**ASSIGNED TASK:** Skip any pictures. Repeat the data exactly, from its first line through the line that holds "(496, 146) = (574, 126): brown", both included.

### AVAILABLE DATA ###

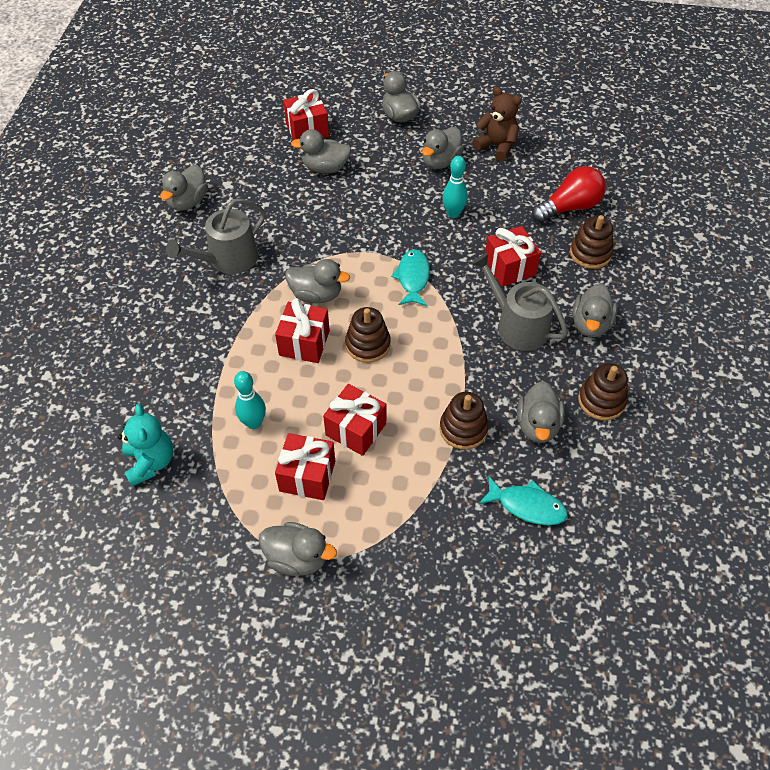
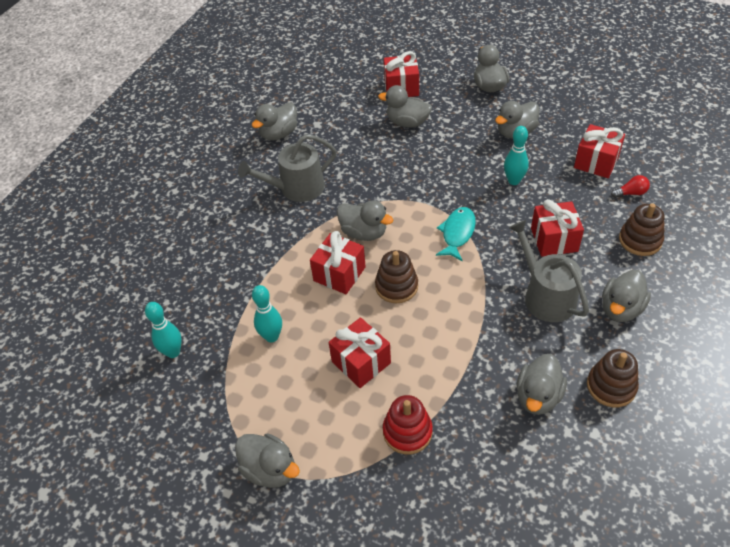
camera: 20 degrees right, 5 degrees down
(151, 462) = (173, 352): turquoise teddy bear -> turquoise bowling pin
(307, 476) = (303, 395): red gift -> red gift (596, 162)
(423, 488) = (407, 432): none -> red stacking toy
(463, 429) = (463, 384): brown stacking toy -> none
(496, 146) = (574, 126): brown teddy bear -> none
(527, 506) = (504, 474): turquoise fish -> none
(569, 207) = (630, 193): red light bulb -> red light bulb, size x0.48

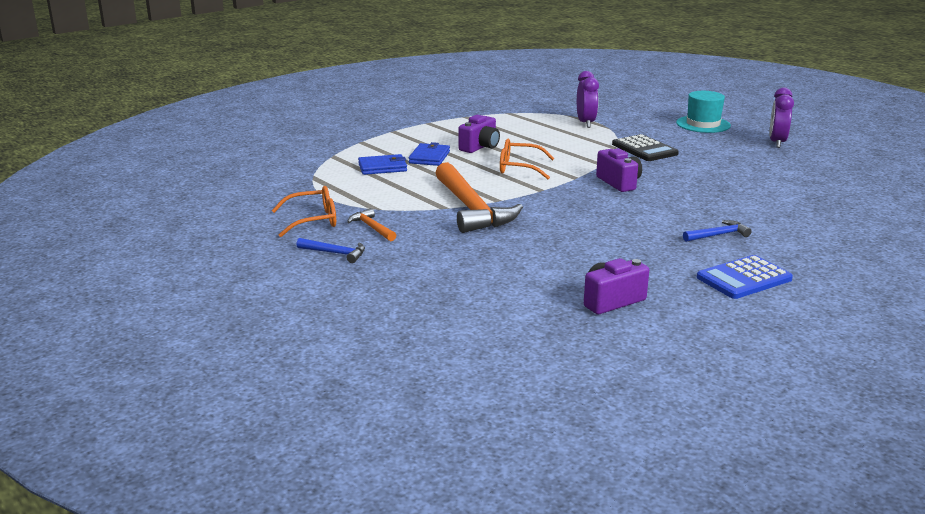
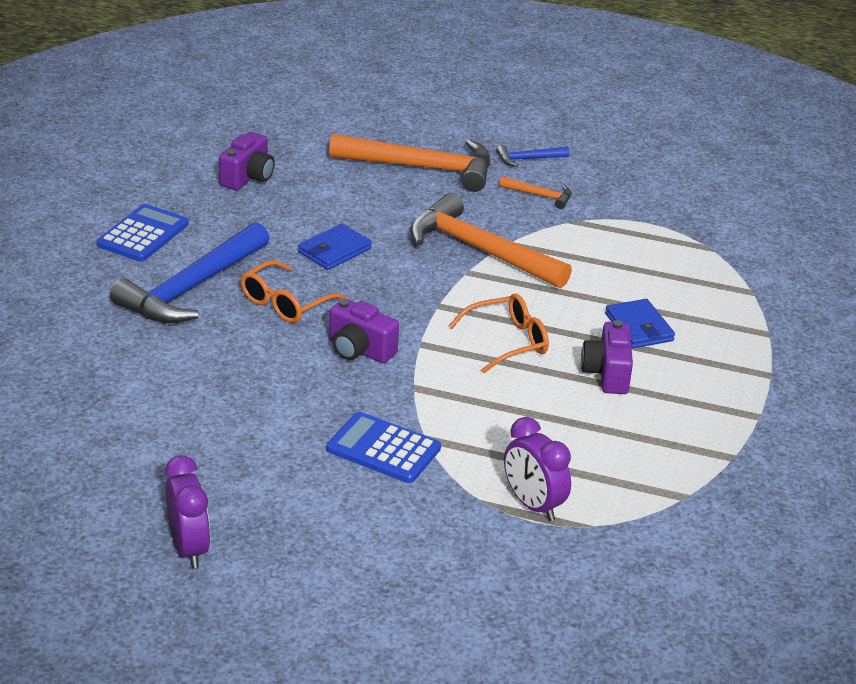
camera: 145 degrees right, 10 degrees up
(313, 220) = (605, 188): orange glasses -> orange glasses (285, 303)
(382, 167) = (662, 288): blue wallet -> blue wallet (334, 250)
(437, 269) = (421, 167): none -> orange hammer
(644, 149) = (383, 449): black calculator -> blue calculator
(703, 124) = (341, 576): turquoise hat -> none
(718, 235) = (192, 288): blue hammer -> blue hammer, size x2.24

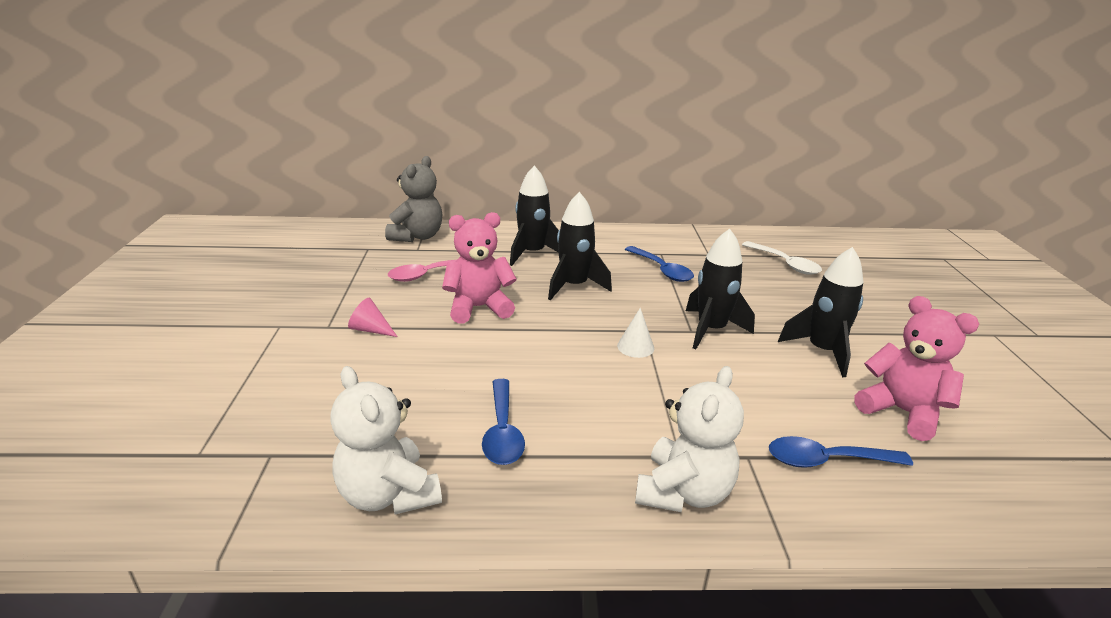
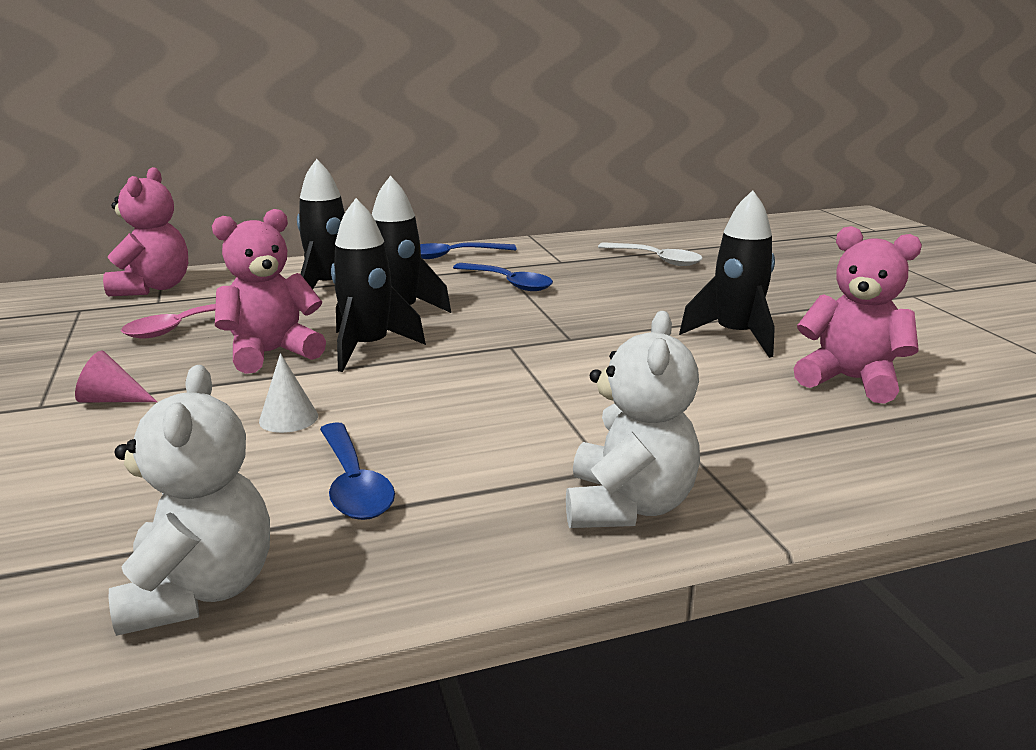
camera: 15 degrees left, 5 degrees down
(388, 494) = (200, 590): white teddy bear -> white teddy bear turned 135 degrees counterclockwise
(417, 236) = (153, 288): grey teddy bear -> pink teddy bear
(635, 347) = (505, 364): white cone -> white cone (288, 418)
(711, 330) = (594, 334): black rocket -> black rocket (368, 348)
(827, 460) = (788, 441): blue spoon -> blue spoon (453, 256)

###

**OUTPUT FOR THIS EXERCISE:**
camera: 20 degrees right, 5 degrees down
(151, 462) = (173, 352): turquoise teddy bear -> turquoise bowling pin
(307, 476) = (303, 395): red gift -> red gift (596, 162)
(423, 488) = (407, 432): none -> red stacking toy
(463, 429) = (463, 384): brown stacking toy -> none
(496, 146) = (574, 126): brown teddy bear -> none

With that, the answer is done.